* _THE PROBLEM_
Restate the records in full and exactly, with no images included.
<<<<
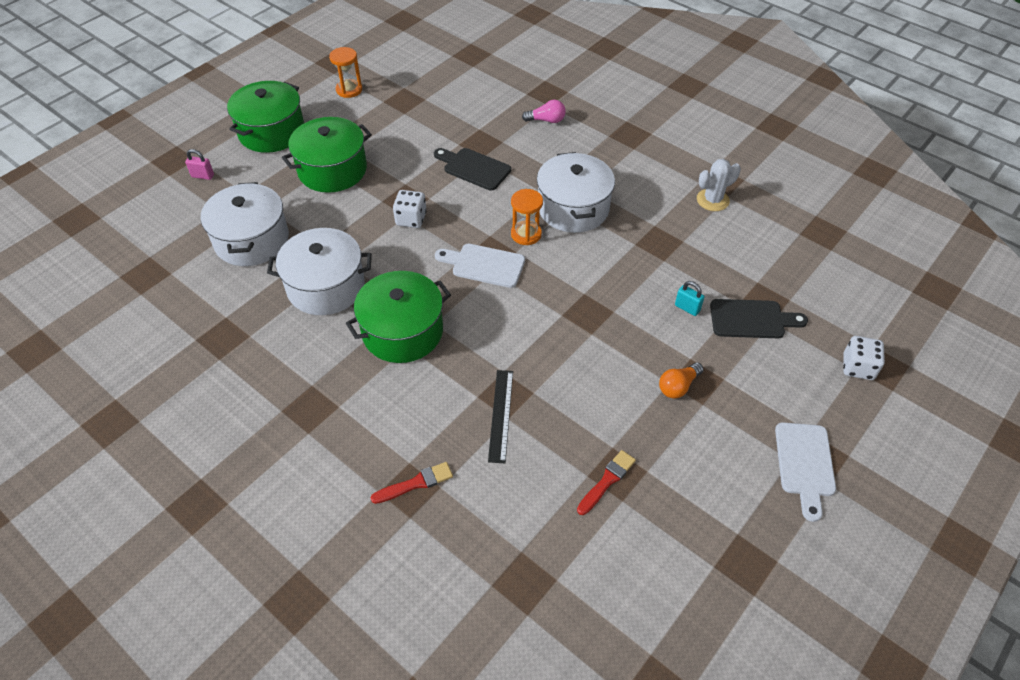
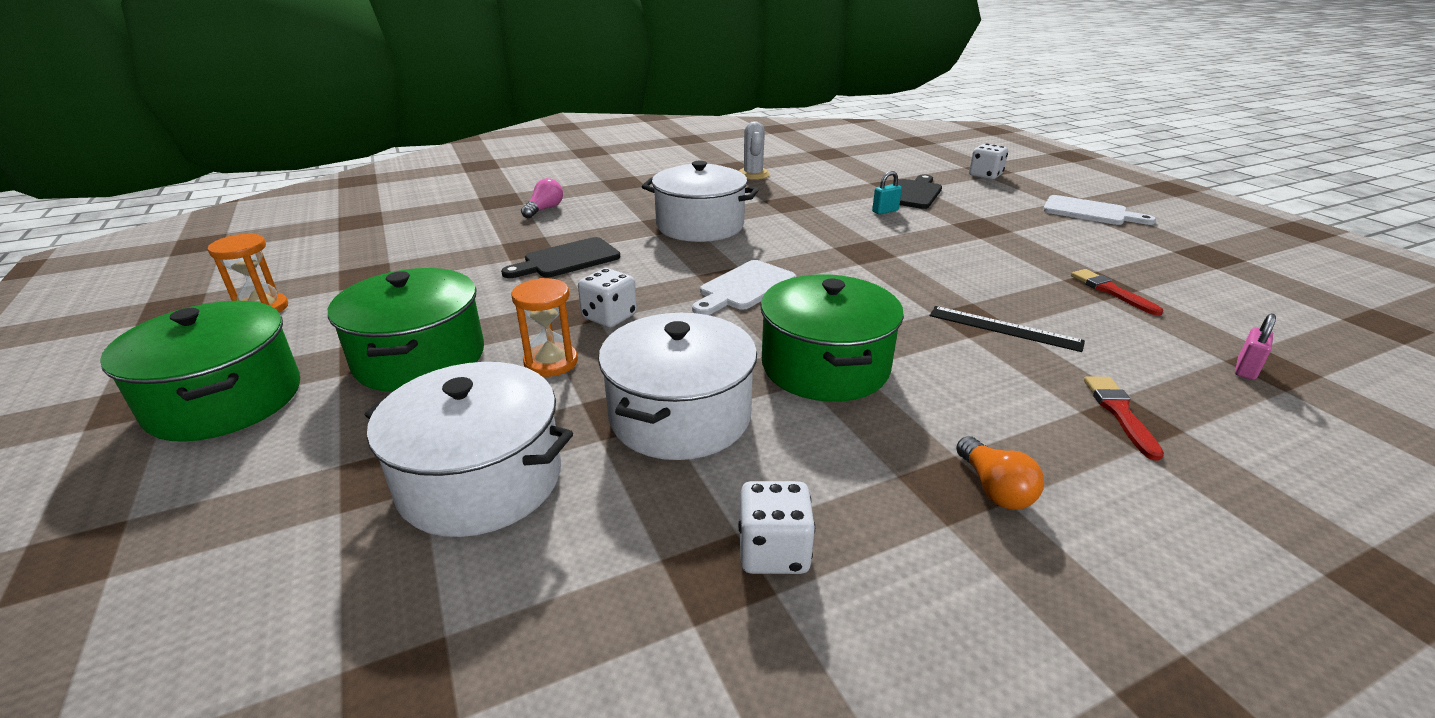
camera: 65 degrees left, 20 degrees down
(203, 176) = (199, 517): pink padlock -> pink padlock (1245, 369)
(242, 351) = (773, 551): none -> white dice
(526, 234) = (715, 255): orange hourglass -> orange hourglass (551, 362)
(678, 386) = (986, 235): orange light bulb -> orange light bulb (994, 488)

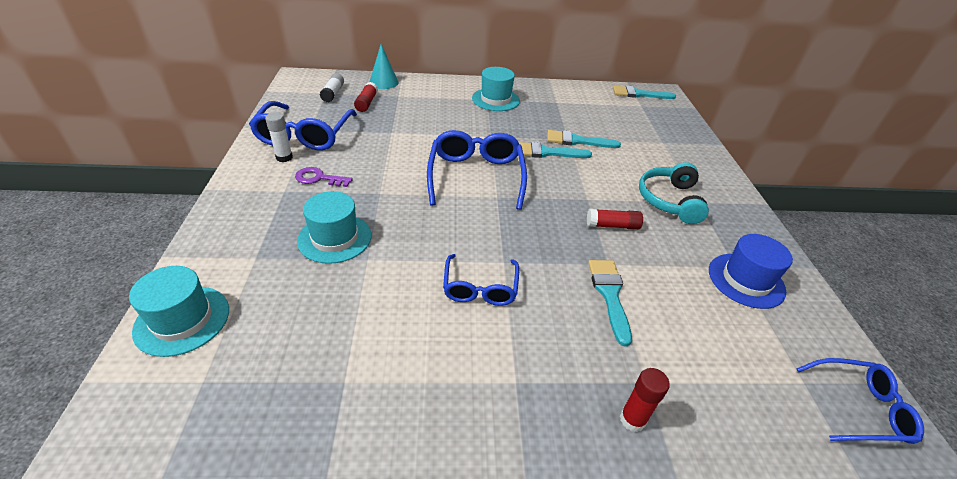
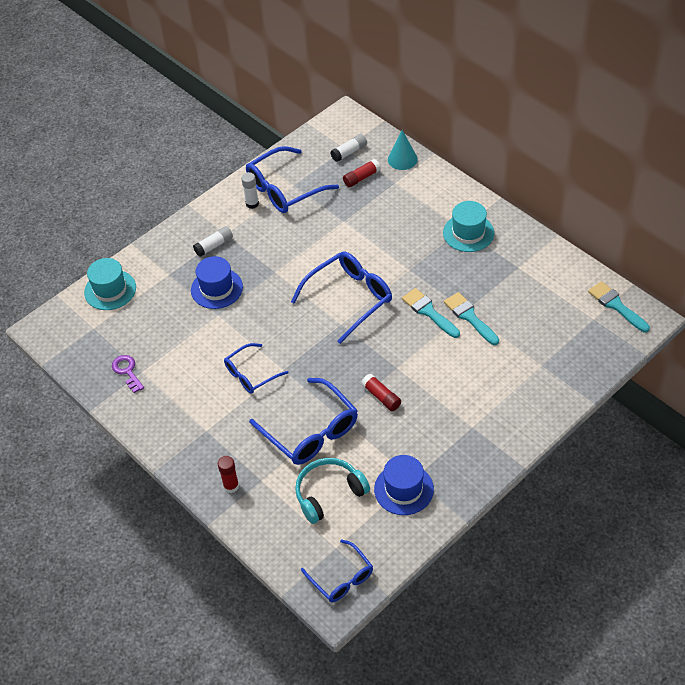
camera: 55 degrees right, 10 degrees up
(283, 206) = (214, 246): none -> white glue stick
(319, 178) = (254, 236): purple key -> purple key (127, 371)
(334, 238) = (216, 288): turquoise hat -> blue hat
(609, 295) = (311, 431): turquoise brush -> blue glasses
(669, 200) = (453, 410): turquoise headphones -> turquoise headphones (329, 493)

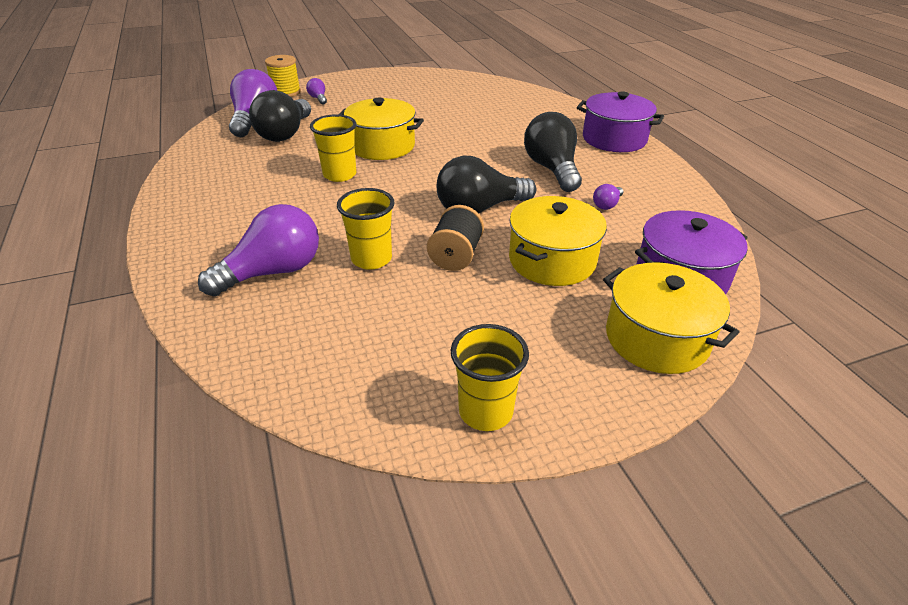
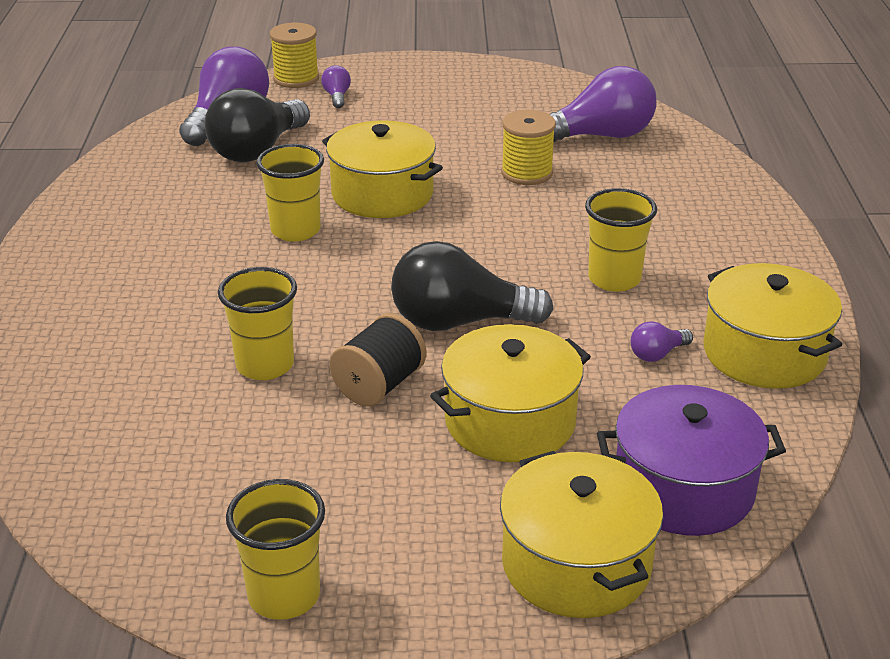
camera: 20 degrees right, 5 degrees down
(273, 272) = (132, 356): purple light bulb -> purple light bulb (600, 136)
(461, 122) = (527, 173): none -> yellow spool
(552, 169) = (614, 279): black light bulb -> yellow cup
(614, 139) = (757, 245): purple pot -> none
(663, 193) = (764, 353): none -> yellow pot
>>>>
* _RESULT OF THE EXERCISE_
camera: 65 degrees left, 20 degrees down
(203, 176) = (199, 517): pink padlock -> pink padlock (1245, 369)
(242, 351) = (773, 551): none -> white dice
(526, 234) = (715, 255): orange hourglass -> orange hourglass (551, 362)
(678, 386) = (986, 235): orange light bulb -> orange light bulb (994, 488)

camera: 55 degrees right, 10 degrees up
(283, 206) = (214, 246): none -> white glue stick
(319, 178) = (254, 236): purple key -> purple key (127, 371)
(334, 238) = (216, 288): turquoise hat -> blue hat
(609, 295) = (311, 431): turquoise brush -> blue glasses
(669, 200) = (453, 410): turquoise headphones -> turquoise headphones (329, 493)

camera: 20 degrees right, 5 degrees down
(273, 272) = (132, 356): purple light bulb -> purple light bulb (600, 136)
(461, 122) = (527, 173): none -> yellow spool
(552, 169) = (614, 279): black light bulb -> yellow cup
(614, 139) = (757, 245): purple pot -> none
(663, 193) = (764, 353): none -> yellow pot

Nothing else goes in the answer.